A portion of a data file

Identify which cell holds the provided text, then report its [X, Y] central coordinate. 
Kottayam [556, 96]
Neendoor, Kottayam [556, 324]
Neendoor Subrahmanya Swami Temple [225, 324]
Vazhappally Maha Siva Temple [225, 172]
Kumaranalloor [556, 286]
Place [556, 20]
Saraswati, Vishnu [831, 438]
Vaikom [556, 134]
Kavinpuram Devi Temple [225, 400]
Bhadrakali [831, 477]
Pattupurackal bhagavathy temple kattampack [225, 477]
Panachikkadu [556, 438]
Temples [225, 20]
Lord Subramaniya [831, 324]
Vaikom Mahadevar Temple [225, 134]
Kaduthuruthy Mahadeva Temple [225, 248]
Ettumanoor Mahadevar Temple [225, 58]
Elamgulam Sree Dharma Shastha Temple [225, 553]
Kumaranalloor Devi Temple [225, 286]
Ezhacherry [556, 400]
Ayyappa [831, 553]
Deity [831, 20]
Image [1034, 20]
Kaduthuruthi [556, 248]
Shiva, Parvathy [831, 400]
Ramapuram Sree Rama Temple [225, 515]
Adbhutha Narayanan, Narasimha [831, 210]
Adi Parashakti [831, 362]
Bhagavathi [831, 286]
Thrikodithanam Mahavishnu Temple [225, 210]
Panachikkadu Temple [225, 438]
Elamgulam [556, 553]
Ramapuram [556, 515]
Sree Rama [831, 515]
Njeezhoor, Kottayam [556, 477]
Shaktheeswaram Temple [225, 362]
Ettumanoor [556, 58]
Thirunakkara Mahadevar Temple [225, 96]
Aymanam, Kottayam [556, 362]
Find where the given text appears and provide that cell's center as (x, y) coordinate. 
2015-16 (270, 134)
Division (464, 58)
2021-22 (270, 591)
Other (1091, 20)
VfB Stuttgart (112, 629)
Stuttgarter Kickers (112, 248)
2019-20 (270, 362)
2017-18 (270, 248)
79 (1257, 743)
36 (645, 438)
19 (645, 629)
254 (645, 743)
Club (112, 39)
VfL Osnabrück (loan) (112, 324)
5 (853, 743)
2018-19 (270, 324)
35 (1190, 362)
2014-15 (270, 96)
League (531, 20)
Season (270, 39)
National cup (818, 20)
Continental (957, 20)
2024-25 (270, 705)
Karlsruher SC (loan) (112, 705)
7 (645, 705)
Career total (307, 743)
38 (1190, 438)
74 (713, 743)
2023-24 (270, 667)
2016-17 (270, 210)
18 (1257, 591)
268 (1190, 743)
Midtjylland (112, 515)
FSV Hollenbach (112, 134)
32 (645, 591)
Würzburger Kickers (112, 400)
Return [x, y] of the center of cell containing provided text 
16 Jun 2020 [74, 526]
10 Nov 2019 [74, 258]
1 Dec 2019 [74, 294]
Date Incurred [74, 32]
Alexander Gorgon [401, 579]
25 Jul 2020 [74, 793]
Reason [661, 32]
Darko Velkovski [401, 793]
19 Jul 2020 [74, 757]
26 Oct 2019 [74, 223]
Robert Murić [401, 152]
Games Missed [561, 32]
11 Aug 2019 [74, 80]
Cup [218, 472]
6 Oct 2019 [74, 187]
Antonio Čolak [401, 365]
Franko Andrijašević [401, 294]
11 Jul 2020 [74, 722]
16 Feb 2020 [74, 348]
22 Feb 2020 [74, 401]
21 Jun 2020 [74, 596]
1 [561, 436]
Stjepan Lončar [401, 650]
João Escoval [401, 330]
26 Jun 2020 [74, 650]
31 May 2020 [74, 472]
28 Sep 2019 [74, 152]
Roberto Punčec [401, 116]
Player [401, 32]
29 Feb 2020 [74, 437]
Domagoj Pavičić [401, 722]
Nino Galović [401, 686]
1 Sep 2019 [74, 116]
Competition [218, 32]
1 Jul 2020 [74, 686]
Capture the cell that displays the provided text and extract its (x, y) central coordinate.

WHAT YOU HAVE TO DO
How many lines in the items above contain the string "Devi"? Case counts, so reply with the number alone.

RESPONSE FOR THIS EXERCISE
2